**Problem description**.
Restate all of the following data exactly, keeping any images out of the copy.

**Data**.
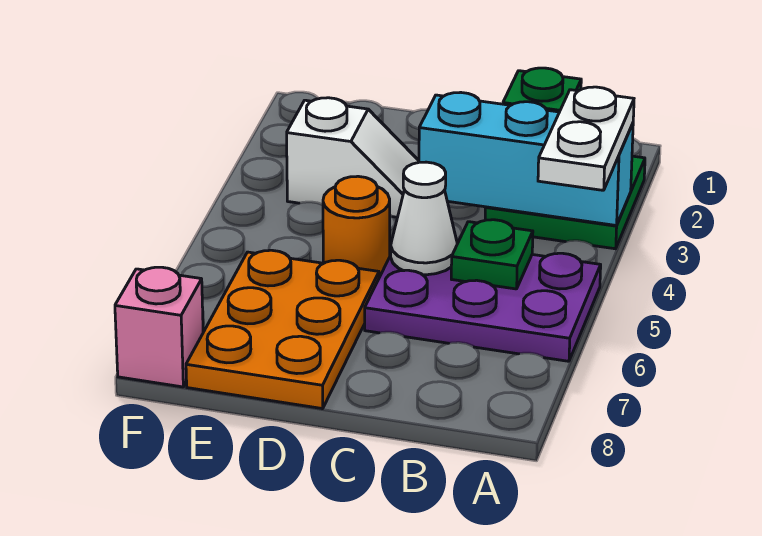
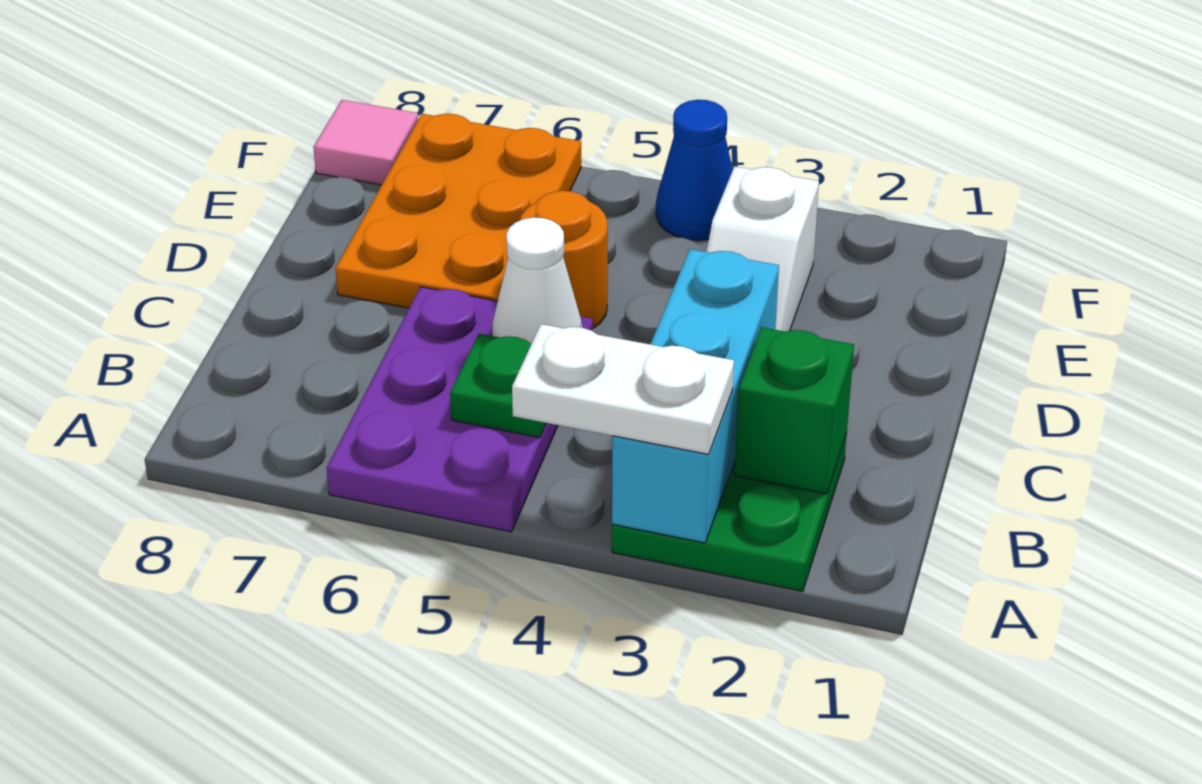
orange plate D6:E8 level 1 -> orange plate D6:F7 level 1
none -> blue cone F4 level 1
pink brick F8 level 1 -> pink tile F8 level 1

**Written response**.
orange plate D6:E8 level 1 -> orange plate D6:F7 level 1
none -> blue cone F4 level 1
pink brick F8 level 1 -> pink tile F8 level 1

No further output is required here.